───── Source material
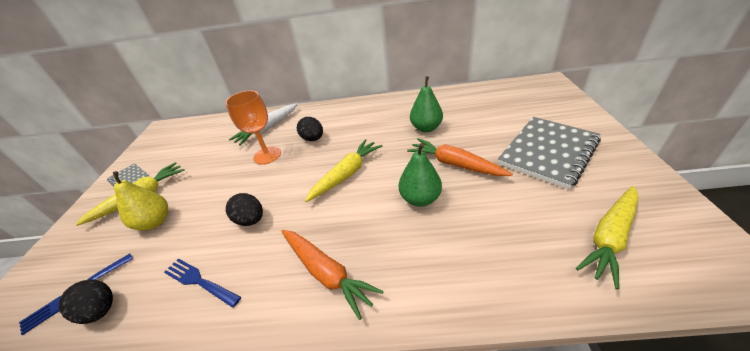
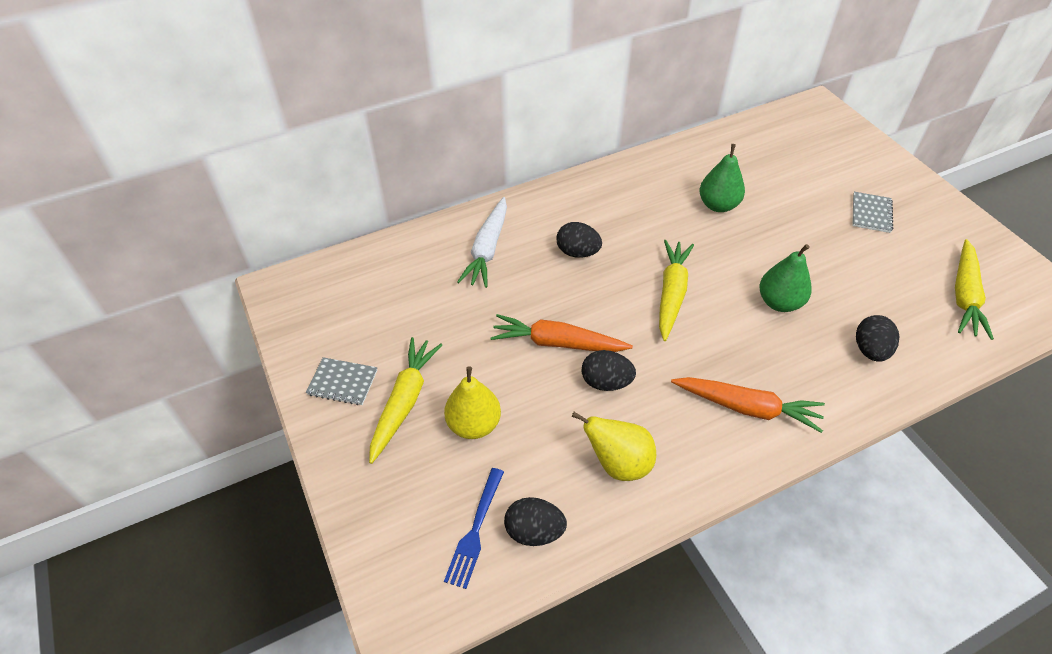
camera: 30 degrees left, 10 degrees up
(199, 281) = (618, 463): blue fork -> yellow pear
(267, 155) = (534, 292): orange goblet -> none
(454, 164) = (786, 250): orange carrot -> orange carrot (557, 343)
(473, 259) = (870, 350): none -> black egg
(548, 152) = (871, 213): grey notebook -> grey notebook, size x0.48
──────────
- **Try it**
Pull out the lines above in which the word "none" appears.

- **Answer**
(267, 155) = (534, 292): orange goblet -> none
(473, 259) = (870, 350): none -> black egg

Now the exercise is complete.